EXERCISE BRIEF = What is needed here is a verbatim copy of the records that follow.

Data items
★ ★ ★

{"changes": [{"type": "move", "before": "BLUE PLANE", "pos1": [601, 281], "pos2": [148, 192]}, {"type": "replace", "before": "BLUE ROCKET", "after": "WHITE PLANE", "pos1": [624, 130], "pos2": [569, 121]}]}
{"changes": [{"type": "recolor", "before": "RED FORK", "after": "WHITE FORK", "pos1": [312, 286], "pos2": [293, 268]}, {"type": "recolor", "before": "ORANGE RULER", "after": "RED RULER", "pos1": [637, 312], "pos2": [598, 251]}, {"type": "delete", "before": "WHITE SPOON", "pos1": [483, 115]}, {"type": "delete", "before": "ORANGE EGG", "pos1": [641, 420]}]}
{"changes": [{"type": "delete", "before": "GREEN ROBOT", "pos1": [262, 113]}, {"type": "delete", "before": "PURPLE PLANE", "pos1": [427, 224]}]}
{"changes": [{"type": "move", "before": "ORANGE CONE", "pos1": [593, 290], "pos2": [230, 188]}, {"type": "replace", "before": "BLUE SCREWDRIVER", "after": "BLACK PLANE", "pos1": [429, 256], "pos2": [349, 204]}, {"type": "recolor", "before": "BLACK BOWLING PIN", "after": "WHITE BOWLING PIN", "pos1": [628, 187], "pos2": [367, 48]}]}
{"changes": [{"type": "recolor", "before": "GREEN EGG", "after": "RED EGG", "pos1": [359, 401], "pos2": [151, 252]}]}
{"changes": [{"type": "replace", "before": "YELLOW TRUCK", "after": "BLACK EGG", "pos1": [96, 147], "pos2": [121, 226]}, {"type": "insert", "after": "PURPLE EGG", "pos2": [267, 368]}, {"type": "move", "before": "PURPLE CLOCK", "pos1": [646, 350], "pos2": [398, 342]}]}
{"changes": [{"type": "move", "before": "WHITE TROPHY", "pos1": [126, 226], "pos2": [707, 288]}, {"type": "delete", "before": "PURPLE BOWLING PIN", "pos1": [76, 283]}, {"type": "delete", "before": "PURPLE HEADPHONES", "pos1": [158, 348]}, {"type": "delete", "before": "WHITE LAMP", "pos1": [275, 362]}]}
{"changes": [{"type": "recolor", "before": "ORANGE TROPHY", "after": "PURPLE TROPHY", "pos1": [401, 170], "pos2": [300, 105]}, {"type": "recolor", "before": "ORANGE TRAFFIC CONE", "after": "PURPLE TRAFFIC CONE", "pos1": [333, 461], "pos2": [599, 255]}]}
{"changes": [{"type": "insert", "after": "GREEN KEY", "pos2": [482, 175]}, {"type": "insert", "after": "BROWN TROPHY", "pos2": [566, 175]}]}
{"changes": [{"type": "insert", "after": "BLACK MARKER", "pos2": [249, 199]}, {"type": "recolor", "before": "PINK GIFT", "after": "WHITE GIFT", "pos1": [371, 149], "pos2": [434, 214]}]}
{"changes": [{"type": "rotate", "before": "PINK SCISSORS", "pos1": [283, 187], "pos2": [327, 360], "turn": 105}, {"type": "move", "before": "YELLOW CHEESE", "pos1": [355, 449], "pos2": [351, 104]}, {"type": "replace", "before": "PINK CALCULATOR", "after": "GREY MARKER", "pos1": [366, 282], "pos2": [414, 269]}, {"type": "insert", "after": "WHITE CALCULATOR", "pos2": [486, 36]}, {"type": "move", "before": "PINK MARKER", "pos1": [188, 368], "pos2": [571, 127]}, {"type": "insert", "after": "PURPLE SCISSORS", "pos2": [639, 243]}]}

★ ★ ★

RESPONSE BOX =
{"changes": [{"type": "move", "before": "BLUE PLANE", "pos1": [601, 281], "pos2": [148, 192]}, {"type": "replace", "before": "BLUE ROCKET", "after": "WHITE PLANE", "pos1": [624, 130], "pos2": [569, 121]}]}
{"changes": [{"type": "recolor", "before": "RED FORK", "after": "WHITE FORK", "pos1": [312, 286], "pos2": [293, 268]}, {"type": "recolor", "before": "ORANGE RULER", "after": "RED RULER", "pos1": [637, 312], "pos2": [598, 251]}, {"type": "delete", "before": "WHITE SPOON", "pos1": [483, 115]}, {"type": "delete", "before": "ORANGE EGG", "pos1": [641, 420]}]}
{"changes": [{"type": "delete", "before": "GREEN ROBOT", "pos1": [262, 113]}, {"type": "delete", "before": "PURPLE PLANE", "pos1": [427, 224]}]}
{"changes": [{"type": "move", "before": "ORANGE CONE", "pos1": [593, 290], "pos2": [230, 188]}, {"type": "replace", "before": "BLUE SCREWDRIVER", "after": "BLACK PLANE", "pos1": [429, 256], "pos2": [349, 204]}, {"type": "recolor", "before": "BLACK BOWLING PIN", "after": "WHITE BOWLING PIN", "pos1": [628, 187], "pos2": [367, 48]}]}
{"changes": [{"type": "recolor", "before": "GREEN EGG", "after": "RED EGG", "pos1": [359, 401], "pos2": [151, 252]}]}
{"changes": [{"type": "replace", "before": "YELLOW TRUCK", "after": "BLACK EGG", "pos1": [96, 147], "pos2": [121, 226]}, {"type": "insert", "after": "PURPLE EGG", "pos2": [267, 368]}, {"type": "move", "before": "PURPLE CLOCK", "pos1": [646, 350], "pos2": [398, 342]}]}
{"changes": [{"type": "move", "before": "WHITE TROPHY", "pos1": [126, 226], "pos2": [707, 288]}, {"type": "delete", "before": "PURPLE BOWLING PIN", "pos1": [76, 283]}, {"type": "delete", "before": "PURPLE HEADPHONES", "pos1": [158, 348]}, {"type": "delete", "before": "WHITE LAMP", "pos1": [275, 362]}]}
{"changes": [{"type": "recolor", "before": "ORANGE TROPHY", "after": "PURPLE TROPHY", "pos1": [401, 170], "pos2": [300, 105]}, {"type": "recolor", "before": "ORANGE TRAFFIC CONE", "after": "PURPLE TRAFFIC CONE", "pos1": [333, 461], "pos2": [599, 255]}]}
{"changes": [{"type": "insert", "after": "GREEN KEY", "pos2": [482, 175]}, {"type": "insert", "after": "BROWN TROPHY", "pos2": [566, 175]}]}
{"changes": [{"type": "insert", "after": "BLACK MARKER", "pos2": [249, 199]}, {"type": "recolor", "before": "PINK GIFT", "after": "WHITE GIFT", "pos1": [371, 149], "pos2": [434, 214]}]}
{"changes": [{"type": "rotate", "before": "PINK SCISSORS", "pos1": [283, 187], "pos2": [327, 360], "turn": 105}, {"type": "move", "before": "YELLOW CHEESE", "pos1": [355, 449], "pos2": [351, 104]}, {"type": "replace", "before": "PINK CALCULATOR", "after": "GREY MARKER", "pos1": [366, 282], "pos2": [414, 269]}, {"type": "insert", "after": "WHITE CALCULATOR", "pos2": [486, 36]}, {"type": "move", "before": "PINK MARKER", "pos1": [188, 368], "pos2": [571, 127]}, {"type": "insert", "after": "PURPLE SCISSORS", "pos2": [639, 243]}]}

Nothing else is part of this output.